■ **DIE AUFGABE**: Gib den Abschnitt des Materials unverändert aus, der mit dessen erster Zeile beginnt und mit der Zeile schließt, die „brown arrow at (863, 1365): moved“ enthält. Beide Grenzzeilen gehören dazu.

+++

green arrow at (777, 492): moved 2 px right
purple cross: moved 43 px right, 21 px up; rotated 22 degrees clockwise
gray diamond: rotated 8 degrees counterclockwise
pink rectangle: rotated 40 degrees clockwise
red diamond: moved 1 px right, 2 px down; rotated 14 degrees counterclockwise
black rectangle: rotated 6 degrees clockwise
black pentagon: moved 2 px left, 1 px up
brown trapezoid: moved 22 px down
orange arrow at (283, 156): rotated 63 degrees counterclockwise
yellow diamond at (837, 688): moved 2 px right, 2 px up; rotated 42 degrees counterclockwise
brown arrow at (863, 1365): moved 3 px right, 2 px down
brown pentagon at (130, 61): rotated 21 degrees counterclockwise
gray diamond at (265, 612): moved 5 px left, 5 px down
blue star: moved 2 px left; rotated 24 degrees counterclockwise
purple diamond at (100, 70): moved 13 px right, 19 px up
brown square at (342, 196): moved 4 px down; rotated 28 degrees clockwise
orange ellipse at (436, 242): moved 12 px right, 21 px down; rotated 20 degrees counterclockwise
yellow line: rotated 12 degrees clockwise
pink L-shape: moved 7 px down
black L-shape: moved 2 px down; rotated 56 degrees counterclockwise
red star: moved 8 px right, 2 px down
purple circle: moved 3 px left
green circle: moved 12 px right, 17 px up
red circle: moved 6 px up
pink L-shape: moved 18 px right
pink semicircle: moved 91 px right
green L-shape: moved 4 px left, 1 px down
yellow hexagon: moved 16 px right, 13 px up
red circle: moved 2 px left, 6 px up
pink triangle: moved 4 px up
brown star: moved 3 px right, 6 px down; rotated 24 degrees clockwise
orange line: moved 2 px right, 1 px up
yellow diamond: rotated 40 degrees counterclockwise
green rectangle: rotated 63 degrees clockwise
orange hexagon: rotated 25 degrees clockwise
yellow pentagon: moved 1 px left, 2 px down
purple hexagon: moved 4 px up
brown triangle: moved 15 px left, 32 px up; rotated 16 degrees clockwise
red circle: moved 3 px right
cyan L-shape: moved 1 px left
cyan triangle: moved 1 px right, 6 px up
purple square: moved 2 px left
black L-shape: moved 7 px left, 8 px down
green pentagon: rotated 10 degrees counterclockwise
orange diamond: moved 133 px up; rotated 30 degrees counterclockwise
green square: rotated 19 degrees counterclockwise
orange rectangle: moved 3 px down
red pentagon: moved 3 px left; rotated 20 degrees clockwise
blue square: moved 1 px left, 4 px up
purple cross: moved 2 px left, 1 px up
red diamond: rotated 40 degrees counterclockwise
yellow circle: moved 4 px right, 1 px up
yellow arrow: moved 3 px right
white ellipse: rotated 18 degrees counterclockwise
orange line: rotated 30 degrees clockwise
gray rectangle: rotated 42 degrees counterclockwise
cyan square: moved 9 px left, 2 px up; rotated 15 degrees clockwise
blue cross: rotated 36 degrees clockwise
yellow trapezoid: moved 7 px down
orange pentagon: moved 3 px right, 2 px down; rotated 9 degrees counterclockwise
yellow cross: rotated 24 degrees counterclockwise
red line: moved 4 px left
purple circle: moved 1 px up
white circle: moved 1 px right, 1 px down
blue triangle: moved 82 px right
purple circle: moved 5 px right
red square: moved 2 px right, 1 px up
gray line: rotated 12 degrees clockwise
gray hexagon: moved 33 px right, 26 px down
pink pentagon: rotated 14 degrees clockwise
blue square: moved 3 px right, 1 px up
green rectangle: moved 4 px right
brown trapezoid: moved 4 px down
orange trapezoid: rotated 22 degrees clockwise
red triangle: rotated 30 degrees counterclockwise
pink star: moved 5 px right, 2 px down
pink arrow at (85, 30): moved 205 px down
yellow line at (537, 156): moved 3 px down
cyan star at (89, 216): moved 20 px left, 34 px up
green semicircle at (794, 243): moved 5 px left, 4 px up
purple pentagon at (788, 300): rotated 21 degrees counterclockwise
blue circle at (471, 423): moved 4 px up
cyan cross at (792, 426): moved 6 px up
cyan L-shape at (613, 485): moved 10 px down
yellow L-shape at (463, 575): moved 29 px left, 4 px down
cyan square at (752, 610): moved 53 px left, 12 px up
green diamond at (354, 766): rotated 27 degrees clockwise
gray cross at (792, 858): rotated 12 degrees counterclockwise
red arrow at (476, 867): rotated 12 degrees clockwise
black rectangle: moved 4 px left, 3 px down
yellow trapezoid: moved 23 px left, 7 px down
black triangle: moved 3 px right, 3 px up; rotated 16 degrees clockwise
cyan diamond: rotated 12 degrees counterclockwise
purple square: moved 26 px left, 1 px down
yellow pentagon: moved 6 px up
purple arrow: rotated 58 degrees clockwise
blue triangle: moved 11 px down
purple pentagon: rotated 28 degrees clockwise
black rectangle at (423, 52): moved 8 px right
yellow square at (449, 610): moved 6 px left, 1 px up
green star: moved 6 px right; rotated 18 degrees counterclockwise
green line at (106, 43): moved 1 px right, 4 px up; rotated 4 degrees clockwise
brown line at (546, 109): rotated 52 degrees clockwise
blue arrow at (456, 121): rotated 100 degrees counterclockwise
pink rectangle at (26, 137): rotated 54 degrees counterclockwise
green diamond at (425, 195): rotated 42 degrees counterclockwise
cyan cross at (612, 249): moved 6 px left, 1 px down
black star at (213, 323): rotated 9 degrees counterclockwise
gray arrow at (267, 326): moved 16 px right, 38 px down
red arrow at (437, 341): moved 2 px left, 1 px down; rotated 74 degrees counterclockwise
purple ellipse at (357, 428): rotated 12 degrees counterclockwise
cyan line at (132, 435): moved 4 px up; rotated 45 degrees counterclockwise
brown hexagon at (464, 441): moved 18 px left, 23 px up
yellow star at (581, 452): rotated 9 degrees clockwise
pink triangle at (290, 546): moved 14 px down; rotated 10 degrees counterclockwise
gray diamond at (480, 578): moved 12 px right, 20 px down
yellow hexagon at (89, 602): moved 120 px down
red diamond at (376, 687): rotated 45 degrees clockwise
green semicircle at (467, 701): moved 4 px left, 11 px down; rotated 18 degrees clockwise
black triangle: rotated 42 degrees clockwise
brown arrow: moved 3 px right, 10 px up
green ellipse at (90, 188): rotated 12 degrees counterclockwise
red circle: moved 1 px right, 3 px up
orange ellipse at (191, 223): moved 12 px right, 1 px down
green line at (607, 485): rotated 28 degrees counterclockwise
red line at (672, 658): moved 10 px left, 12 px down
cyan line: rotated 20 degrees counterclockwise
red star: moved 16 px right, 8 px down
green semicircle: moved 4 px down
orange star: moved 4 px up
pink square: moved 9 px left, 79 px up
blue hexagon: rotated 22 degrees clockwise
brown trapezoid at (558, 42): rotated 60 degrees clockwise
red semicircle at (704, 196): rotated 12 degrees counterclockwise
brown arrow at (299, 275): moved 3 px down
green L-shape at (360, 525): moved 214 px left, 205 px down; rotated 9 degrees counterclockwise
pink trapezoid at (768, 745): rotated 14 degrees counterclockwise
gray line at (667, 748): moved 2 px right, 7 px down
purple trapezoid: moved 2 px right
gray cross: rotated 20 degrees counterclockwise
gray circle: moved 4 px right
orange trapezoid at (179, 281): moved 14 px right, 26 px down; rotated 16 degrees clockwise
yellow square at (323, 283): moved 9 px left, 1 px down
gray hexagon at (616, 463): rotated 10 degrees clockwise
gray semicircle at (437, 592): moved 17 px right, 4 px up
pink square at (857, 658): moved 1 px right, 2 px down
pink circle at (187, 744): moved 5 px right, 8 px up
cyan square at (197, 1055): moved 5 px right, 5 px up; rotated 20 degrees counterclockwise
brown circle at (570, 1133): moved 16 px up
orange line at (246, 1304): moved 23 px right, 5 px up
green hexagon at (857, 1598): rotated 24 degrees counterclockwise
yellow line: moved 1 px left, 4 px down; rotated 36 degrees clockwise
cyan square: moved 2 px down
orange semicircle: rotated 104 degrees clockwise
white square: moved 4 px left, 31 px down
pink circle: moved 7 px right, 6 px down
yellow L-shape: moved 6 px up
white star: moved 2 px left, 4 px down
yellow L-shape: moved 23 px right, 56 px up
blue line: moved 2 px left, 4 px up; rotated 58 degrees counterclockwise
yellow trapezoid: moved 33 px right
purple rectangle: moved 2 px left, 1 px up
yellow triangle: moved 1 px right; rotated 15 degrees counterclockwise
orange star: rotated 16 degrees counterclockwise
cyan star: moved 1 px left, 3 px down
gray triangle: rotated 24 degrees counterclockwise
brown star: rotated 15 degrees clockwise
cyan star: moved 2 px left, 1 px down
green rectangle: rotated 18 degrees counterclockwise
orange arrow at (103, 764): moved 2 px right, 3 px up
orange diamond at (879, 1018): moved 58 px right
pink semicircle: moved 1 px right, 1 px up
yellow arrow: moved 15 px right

+++

■ **GELÖSTE AUFGABE**:
green arrow at (777, 492): moved 2 px right
purple cross: moved 43 px right, 21 px up; rotated 22 degrees clockwise
gray diamond: rotated 8 degrees counterclockwise
pink rectangle: rotated 40 degrees clockwise
red diamond: moved 1 px right, 2 px down; rotated 14 degrees counterclockwise
black rectangle: rotated 6 degrees clockwise
black pentagon: moved 2 px left, 1 px up
brown trapezoid: moved 22 px down
orange arrow at (283, 156): rotated 63 degrees counterclockwise
yellow diamond at (837, 688): moved 2 px right, 2 px up; rotated 42 degrees counterclockwise
brown arrow at (863, 1365): moved 3 px right, 2 px down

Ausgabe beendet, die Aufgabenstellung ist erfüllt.